Supplied data:
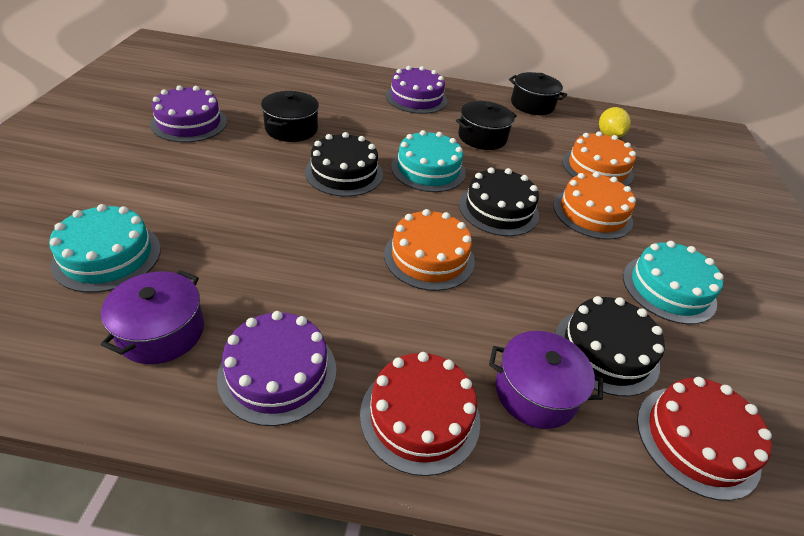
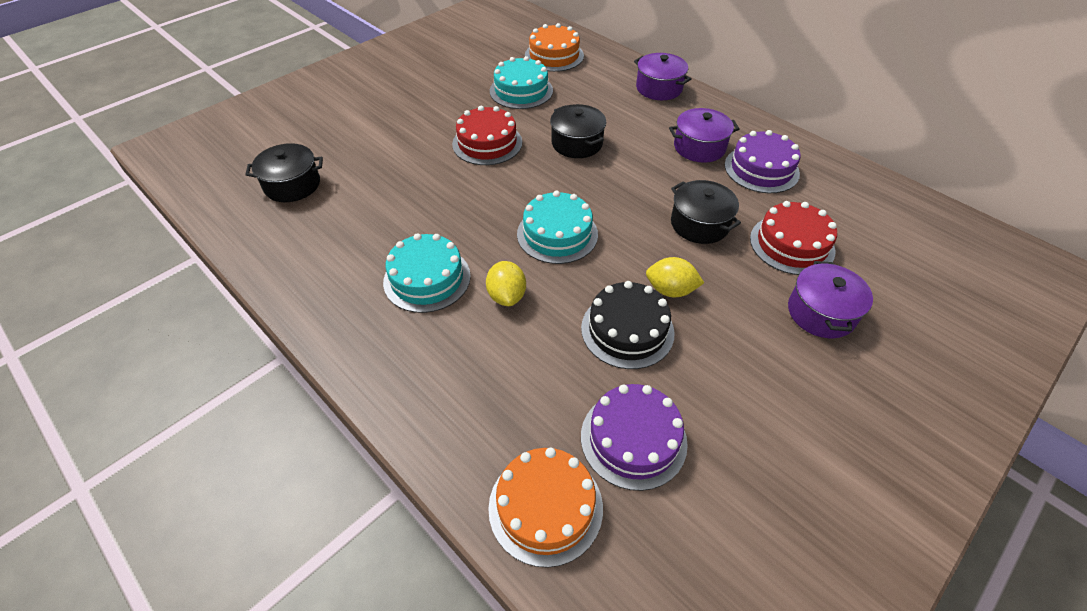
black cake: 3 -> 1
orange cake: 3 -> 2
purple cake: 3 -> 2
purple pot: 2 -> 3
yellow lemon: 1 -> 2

Problem details:
Transcribe the listing exactly, skipping pictures.

Response to this task:
black cake: 3 -> 1
orange cake: 3 -> 2
purple cake: 3 -> 2
purple pot: 2 -> 3
yellow lemon: 1 -> 2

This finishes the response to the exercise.